[Records for processing Boundary: Start]
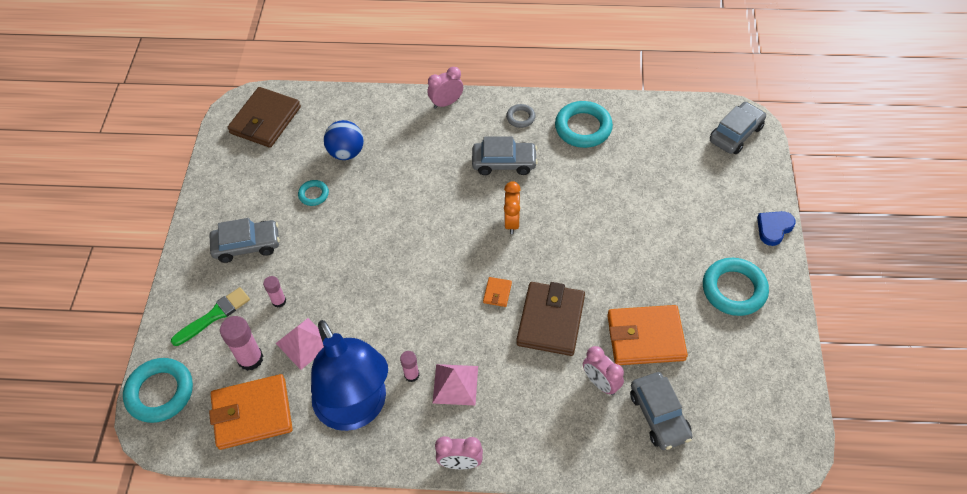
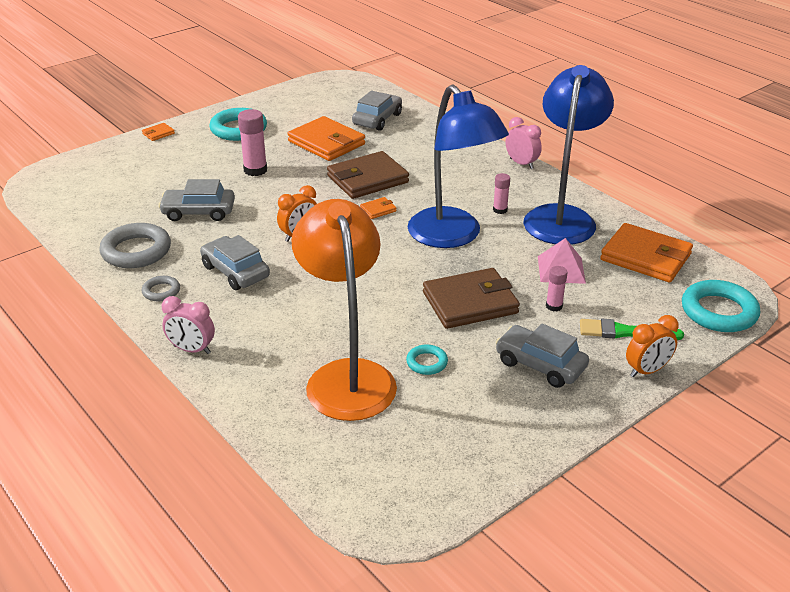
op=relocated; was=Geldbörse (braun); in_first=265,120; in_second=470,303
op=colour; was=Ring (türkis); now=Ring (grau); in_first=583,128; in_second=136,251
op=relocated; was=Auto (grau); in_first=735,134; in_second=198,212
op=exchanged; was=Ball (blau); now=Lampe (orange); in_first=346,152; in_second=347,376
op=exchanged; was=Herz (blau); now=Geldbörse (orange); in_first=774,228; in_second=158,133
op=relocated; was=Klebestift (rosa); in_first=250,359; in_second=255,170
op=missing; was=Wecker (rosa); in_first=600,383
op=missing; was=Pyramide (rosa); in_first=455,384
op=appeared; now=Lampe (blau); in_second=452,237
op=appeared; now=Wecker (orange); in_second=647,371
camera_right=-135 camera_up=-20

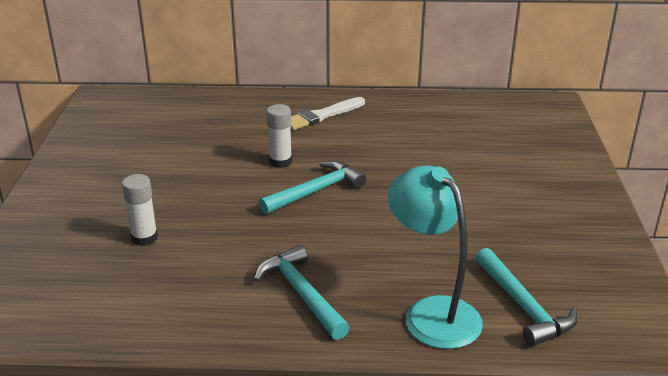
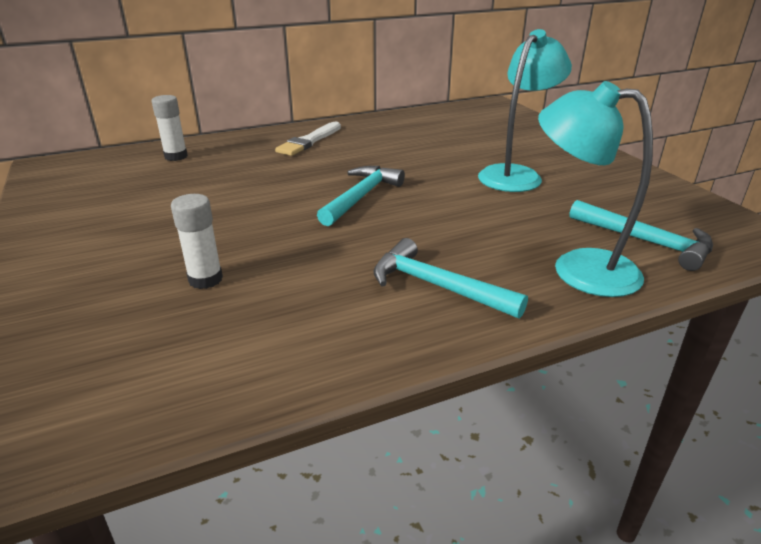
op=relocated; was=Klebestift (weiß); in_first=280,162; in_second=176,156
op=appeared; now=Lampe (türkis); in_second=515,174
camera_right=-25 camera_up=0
[Records for processing Boundary: End]
■ What needs to be done: Extract, exactly, the lines above that begin at the line containing "op=appeared; now=Lampe (türkis);" and end at the final line of the records; add no other text.

■ Solution for this exercise:
op=appeared; now=Lampe (türkis); in_second=515,174
camera_right=-25 camera_up=0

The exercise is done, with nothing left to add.